══ RECORDS TO USE
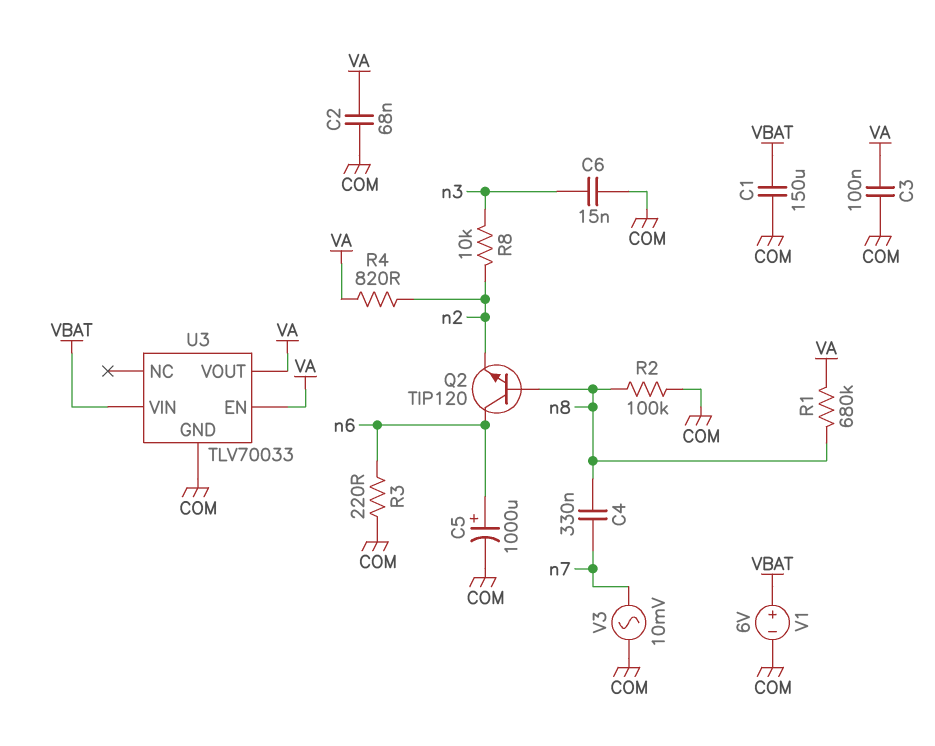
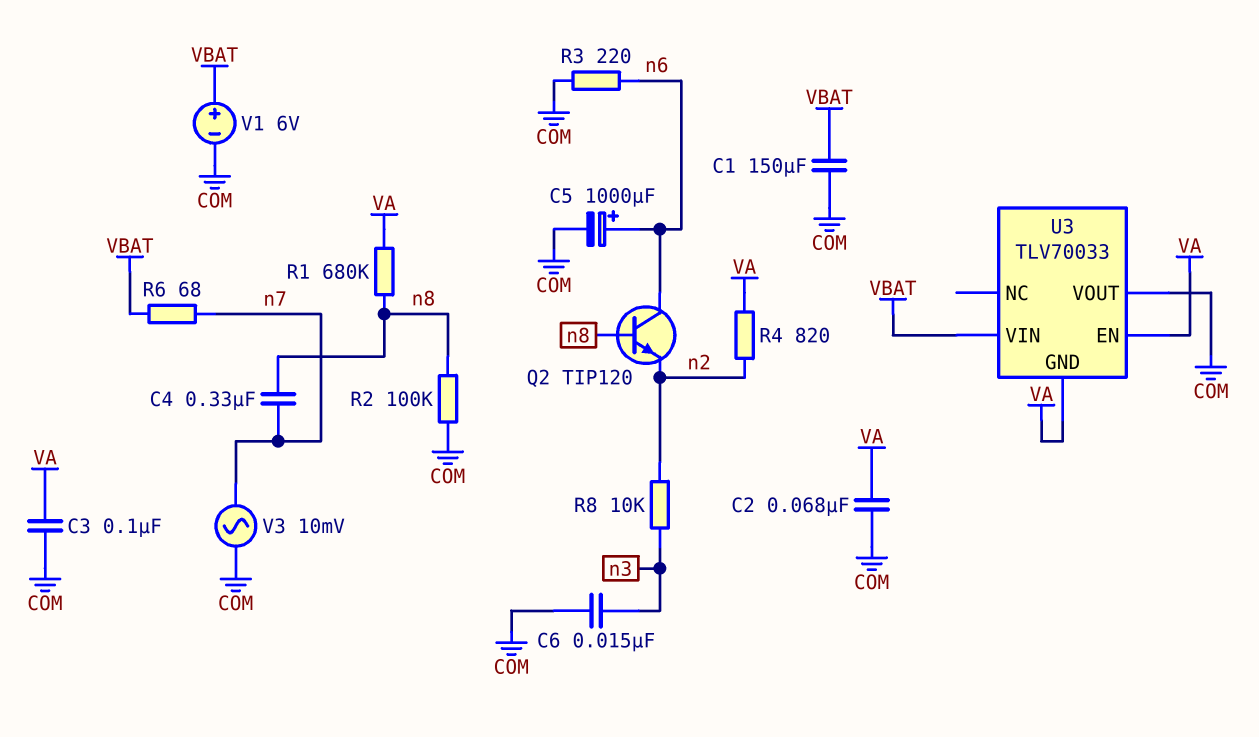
R6: none -> 68 (VBAT, n7)
U3 pin GND: COM -> VA
U3 pin VOUT: VA -> COM

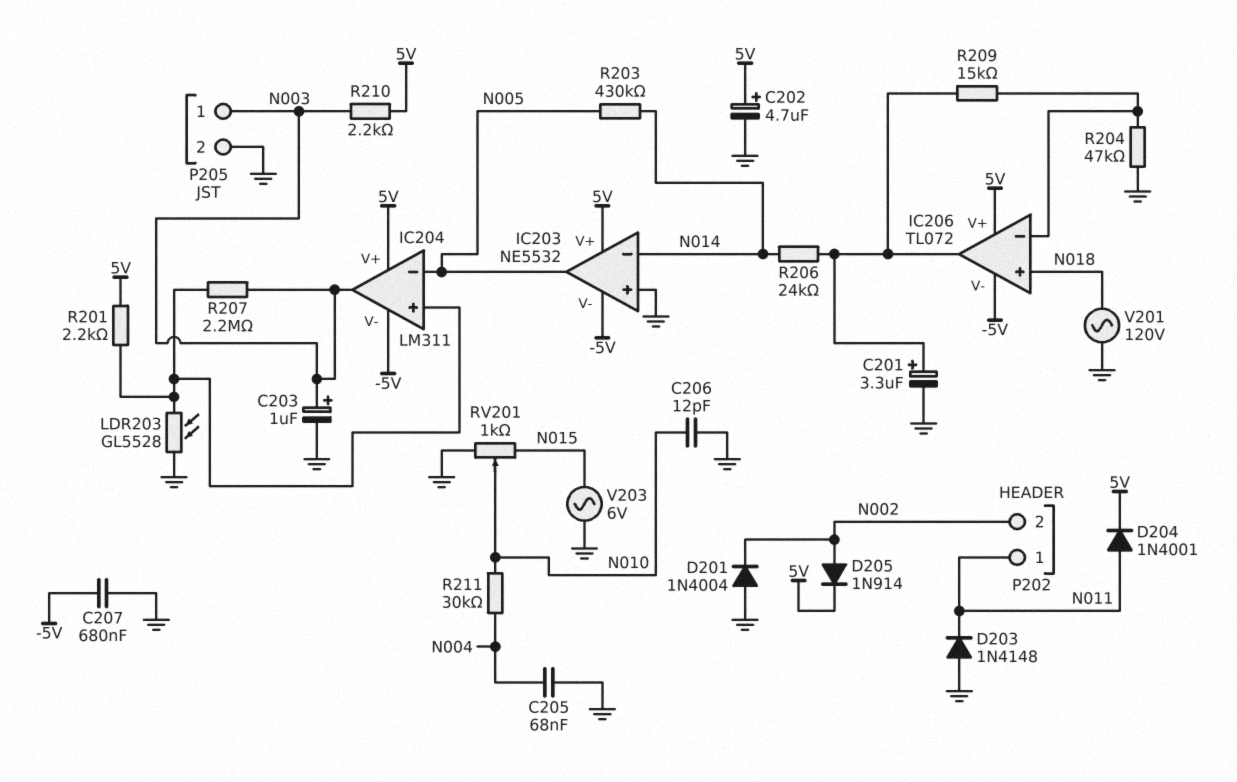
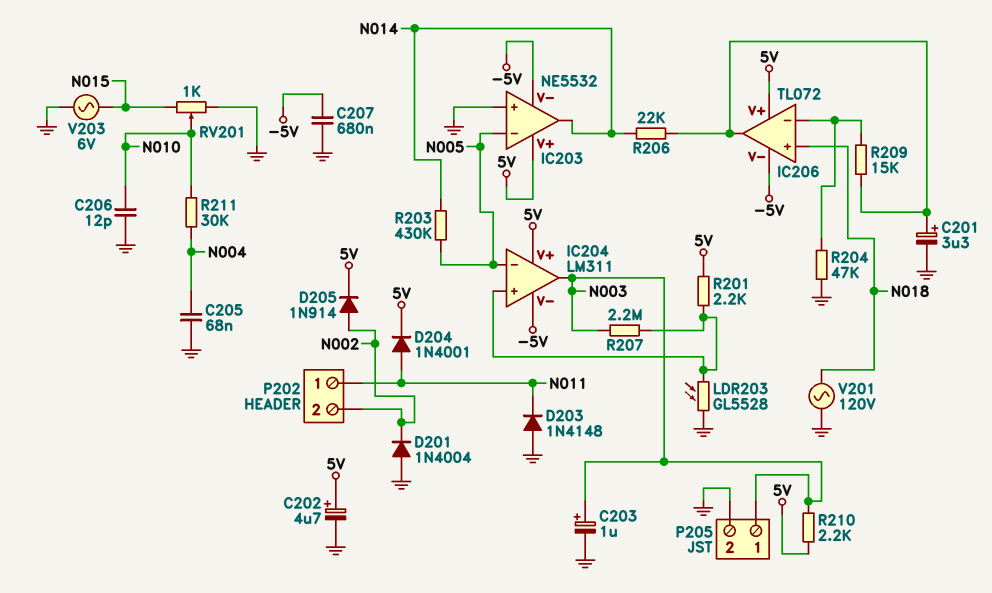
IC203 pin in-: N014 -> N005
IC203 pin out: N005 -> N014
R206: 24k (IC206/out, N014) -> 22k (IC206/out, N014)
════
Restate the entries above word for word, minus the pictures.

R6: none -> 68 (VBAT, n7)
U3 pin GND: COM -> VA
U3 pin VOUT: VA -> COM

IC203 pin in-: N014 -> N005
IC203 pin out: N005 -> N014
R206: 24k (IC206/out, N014) -> 22k (IC206/out, N014)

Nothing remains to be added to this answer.